▸ About this task
Of the entries below, return only those lines from the line with "cyan L-shape at" to the line with "cyan arrow at (307, 640): moved", exactly, both included.

##### Data in this exercise #####

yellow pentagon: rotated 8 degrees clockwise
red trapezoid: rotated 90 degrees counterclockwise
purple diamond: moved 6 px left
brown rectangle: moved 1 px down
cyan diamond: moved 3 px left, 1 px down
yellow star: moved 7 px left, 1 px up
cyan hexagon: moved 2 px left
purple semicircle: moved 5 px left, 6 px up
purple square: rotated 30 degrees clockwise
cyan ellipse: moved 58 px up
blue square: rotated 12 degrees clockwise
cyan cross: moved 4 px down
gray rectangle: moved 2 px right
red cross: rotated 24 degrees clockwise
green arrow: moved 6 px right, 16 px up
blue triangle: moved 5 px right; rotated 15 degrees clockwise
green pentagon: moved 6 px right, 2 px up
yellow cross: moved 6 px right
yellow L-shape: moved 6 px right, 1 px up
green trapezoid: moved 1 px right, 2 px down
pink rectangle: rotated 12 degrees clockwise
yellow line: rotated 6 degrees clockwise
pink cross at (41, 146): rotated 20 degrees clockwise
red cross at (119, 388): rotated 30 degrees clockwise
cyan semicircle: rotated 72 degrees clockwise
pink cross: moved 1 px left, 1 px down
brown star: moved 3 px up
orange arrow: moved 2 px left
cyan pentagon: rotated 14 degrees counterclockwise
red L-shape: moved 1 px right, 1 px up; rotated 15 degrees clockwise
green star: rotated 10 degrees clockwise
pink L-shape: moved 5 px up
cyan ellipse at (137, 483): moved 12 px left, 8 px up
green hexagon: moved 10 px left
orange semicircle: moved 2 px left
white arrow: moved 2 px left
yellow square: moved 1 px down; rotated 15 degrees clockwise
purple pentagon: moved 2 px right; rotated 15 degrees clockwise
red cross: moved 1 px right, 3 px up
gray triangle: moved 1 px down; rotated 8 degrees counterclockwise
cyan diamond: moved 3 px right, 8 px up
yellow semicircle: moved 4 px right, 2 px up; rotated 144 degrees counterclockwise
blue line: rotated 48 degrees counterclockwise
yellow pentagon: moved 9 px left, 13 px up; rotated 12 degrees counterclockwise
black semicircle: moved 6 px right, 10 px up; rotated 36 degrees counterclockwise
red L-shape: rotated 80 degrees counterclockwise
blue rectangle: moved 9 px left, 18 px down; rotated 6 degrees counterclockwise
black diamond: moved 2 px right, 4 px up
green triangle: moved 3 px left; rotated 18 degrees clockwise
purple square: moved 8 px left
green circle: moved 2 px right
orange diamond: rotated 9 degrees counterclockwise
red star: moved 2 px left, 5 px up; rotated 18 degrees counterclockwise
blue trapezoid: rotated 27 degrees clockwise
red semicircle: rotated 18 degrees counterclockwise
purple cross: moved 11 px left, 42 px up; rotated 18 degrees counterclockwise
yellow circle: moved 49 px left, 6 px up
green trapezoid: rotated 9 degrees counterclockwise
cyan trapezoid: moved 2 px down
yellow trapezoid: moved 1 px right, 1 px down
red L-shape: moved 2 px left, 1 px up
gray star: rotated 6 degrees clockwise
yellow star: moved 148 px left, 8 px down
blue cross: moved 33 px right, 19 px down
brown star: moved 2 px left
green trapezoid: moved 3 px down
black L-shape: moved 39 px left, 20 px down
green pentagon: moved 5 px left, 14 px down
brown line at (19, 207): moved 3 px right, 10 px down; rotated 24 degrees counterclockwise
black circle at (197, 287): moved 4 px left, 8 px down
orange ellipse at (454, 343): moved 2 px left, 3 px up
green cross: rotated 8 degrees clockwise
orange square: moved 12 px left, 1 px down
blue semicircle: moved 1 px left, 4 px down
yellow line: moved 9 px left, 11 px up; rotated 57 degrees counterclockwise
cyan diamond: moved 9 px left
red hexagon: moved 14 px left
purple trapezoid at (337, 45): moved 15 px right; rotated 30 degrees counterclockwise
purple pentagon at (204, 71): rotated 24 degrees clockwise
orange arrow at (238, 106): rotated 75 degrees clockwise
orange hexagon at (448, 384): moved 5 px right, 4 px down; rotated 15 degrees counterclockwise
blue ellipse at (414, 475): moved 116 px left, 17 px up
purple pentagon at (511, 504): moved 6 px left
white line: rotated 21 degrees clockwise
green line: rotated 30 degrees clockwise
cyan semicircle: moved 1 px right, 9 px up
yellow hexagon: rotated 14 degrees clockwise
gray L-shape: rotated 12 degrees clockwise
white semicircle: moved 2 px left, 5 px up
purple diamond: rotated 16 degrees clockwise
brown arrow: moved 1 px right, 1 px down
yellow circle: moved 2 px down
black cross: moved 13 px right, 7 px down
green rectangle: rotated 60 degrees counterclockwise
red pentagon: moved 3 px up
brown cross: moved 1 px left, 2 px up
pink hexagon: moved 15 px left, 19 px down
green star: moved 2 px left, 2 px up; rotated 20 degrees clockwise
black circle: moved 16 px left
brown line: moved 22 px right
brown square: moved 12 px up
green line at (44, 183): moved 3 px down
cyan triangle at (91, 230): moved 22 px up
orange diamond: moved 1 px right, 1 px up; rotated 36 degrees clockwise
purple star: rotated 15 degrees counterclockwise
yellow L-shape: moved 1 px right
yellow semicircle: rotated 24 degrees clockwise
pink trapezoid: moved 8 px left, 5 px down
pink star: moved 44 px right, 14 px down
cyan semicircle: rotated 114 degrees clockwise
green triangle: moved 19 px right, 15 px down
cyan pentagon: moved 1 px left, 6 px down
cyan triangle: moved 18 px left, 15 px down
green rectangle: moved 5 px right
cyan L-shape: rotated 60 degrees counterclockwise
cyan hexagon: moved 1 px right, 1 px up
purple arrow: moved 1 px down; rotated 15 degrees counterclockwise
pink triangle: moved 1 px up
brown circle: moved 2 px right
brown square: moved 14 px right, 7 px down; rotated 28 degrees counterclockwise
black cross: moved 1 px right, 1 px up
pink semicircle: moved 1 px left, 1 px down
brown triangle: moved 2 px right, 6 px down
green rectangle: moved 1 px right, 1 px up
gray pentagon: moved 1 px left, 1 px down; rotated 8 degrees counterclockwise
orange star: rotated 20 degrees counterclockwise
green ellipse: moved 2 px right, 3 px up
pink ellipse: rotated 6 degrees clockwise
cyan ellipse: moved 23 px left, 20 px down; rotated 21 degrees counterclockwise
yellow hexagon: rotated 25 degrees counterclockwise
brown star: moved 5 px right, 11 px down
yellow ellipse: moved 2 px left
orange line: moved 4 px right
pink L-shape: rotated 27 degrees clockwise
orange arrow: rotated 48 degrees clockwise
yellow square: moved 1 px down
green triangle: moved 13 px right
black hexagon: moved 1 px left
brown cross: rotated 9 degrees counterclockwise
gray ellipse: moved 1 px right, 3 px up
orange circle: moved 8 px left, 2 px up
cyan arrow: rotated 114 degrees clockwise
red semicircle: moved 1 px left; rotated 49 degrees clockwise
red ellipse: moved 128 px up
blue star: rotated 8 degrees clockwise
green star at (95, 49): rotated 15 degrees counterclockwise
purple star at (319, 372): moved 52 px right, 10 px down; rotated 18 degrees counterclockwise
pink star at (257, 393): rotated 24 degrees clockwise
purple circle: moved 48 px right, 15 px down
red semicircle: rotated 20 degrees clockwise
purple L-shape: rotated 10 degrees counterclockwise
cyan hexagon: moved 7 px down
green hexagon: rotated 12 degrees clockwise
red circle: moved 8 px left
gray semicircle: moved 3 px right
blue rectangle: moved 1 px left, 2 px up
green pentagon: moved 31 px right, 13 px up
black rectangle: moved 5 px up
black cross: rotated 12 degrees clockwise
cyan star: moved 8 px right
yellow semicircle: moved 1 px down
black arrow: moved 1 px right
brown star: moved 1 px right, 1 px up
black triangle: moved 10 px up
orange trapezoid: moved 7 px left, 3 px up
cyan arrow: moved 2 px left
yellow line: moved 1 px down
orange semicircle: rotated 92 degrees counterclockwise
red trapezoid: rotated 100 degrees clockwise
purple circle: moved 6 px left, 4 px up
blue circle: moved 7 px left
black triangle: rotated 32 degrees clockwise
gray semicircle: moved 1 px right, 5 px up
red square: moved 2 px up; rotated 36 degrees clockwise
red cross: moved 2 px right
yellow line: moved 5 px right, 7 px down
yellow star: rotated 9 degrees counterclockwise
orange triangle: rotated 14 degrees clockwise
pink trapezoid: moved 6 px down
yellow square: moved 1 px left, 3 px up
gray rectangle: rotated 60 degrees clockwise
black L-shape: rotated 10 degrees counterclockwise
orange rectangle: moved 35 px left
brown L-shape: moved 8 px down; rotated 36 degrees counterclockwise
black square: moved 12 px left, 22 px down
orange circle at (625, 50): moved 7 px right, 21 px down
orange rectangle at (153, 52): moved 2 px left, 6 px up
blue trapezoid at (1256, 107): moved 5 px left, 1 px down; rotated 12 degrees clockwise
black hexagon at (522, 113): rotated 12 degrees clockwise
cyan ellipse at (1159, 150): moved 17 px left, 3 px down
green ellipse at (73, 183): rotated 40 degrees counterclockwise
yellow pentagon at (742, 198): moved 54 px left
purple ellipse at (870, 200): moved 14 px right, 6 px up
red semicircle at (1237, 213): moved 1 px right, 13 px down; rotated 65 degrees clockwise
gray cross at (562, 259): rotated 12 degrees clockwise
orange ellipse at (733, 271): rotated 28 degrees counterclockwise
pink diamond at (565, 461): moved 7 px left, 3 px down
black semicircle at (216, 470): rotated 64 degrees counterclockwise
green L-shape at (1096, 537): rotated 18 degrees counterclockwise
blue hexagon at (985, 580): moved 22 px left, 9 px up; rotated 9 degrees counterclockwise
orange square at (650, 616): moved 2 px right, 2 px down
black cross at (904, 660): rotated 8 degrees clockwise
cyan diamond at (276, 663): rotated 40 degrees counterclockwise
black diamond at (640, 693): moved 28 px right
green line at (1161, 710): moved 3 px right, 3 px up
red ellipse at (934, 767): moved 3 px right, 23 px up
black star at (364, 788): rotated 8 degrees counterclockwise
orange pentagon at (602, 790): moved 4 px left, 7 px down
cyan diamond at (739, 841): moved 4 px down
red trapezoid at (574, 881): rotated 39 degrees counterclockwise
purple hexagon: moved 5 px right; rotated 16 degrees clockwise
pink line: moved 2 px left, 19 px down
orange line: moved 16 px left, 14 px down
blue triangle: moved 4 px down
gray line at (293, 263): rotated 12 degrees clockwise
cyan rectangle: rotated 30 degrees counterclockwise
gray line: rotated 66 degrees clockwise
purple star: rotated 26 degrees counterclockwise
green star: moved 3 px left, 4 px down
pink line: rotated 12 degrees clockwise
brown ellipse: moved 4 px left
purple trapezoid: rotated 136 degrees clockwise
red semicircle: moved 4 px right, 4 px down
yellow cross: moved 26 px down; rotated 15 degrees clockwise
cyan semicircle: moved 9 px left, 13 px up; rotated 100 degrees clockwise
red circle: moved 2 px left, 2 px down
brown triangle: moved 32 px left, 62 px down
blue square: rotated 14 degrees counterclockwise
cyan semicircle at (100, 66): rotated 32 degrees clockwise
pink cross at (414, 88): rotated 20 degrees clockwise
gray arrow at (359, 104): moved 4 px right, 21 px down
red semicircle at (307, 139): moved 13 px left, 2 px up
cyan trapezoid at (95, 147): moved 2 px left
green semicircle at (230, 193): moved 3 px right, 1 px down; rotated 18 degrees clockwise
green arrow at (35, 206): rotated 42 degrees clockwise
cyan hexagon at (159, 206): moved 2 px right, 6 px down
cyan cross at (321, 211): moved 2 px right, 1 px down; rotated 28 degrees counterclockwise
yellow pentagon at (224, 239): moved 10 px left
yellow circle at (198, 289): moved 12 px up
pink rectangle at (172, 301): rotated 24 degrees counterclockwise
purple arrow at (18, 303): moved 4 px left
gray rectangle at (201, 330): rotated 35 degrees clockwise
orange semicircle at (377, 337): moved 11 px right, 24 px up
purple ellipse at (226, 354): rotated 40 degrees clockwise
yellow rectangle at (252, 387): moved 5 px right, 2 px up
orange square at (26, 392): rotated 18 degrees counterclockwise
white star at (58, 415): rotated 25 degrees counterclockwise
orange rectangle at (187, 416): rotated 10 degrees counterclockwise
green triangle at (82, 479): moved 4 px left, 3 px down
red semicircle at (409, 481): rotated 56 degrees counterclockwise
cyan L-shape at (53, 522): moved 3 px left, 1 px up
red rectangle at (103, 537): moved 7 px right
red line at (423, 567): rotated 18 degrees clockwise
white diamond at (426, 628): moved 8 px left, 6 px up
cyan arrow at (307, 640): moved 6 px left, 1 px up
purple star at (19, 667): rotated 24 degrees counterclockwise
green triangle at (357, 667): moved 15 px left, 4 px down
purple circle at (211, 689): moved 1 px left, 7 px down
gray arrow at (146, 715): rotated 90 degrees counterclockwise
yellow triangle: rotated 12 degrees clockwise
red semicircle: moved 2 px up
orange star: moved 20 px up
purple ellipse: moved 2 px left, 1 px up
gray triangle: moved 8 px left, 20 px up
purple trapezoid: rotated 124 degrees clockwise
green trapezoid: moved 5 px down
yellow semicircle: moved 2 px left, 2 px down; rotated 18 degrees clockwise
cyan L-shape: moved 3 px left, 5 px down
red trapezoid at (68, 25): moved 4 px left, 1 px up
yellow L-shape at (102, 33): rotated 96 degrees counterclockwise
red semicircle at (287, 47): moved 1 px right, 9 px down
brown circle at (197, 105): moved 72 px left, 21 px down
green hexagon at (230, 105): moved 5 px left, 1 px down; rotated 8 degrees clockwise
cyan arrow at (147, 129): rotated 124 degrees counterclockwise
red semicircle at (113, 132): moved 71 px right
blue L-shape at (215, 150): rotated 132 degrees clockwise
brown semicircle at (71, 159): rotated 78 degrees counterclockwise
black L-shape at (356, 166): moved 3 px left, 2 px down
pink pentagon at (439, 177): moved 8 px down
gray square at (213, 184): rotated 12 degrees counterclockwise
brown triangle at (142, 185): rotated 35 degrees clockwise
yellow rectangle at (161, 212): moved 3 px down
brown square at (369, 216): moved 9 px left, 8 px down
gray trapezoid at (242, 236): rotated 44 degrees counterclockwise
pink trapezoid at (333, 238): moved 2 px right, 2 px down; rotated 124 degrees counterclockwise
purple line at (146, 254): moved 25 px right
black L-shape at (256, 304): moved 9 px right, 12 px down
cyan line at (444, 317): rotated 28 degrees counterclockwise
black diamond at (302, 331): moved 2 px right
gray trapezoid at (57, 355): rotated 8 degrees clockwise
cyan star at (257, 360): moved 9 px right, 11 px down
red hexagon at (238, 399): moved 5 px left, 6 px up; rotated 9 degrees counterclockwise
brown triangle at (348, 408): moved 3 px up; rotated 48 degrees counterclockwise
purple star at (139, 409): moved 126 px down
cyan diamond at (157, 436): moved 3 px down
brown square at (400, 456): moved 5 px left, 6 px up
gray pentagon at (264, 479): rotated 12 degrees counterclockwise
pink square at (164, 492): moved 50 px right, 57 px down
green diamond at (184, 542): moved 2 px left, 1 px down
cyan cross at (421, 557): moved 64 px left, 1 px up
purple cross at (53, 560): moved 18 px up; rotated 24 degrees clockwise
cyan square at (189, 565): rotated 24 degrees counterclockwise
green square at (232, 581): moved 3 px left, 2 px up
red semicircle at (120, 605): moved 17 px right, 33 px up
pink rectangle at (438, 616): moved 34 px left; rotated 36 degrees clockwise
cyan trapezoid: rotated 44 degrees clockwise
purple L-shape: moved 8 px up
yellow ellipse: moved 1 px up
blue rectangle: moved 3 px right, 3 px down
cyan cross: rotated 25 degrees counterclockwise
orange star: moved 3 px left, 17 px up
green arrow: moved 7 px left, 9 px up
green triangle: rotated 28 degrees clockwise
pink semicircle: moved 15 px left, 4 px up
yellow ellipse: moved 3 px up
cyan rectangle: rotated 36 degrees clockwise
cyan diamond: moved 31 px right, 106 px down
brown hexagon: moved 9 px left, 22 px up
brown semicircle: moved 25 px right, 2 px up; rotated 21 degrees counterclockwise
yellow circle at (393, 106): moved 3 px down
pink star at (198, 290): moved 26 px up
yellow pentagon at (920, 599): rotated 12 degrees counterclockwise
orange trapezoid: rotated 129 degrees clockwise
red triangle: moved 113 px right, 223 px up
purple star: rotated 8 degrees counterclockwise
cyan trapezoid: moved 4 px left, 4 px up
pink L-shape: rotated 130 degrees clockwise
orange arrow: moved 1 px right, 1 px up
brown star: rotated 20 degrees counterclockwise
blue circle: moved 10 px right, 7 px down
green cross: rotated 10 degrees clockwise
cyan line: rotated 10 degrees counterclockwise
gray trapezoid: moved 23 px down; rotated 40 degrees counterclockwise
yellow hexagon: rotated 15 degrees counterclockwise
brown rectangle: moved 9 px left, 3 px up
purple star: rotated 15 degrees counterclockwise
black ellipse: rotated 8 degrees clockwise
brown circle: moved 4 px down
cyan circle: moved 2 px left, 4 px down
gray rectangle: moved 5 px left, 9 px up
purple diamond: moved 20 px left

#####

▸ Reply
cyan L-shape at (53, 522): moved 3 px left, 1 px up
red rectangle at (103, 537): moved 7 px right
red line at (423, 567): rotated 18 degrees clockwise
white diamond at (426, 628): moved 8 px left, 6 px up
cyan arrow at (307, 640): moved 6 px left, 1 px up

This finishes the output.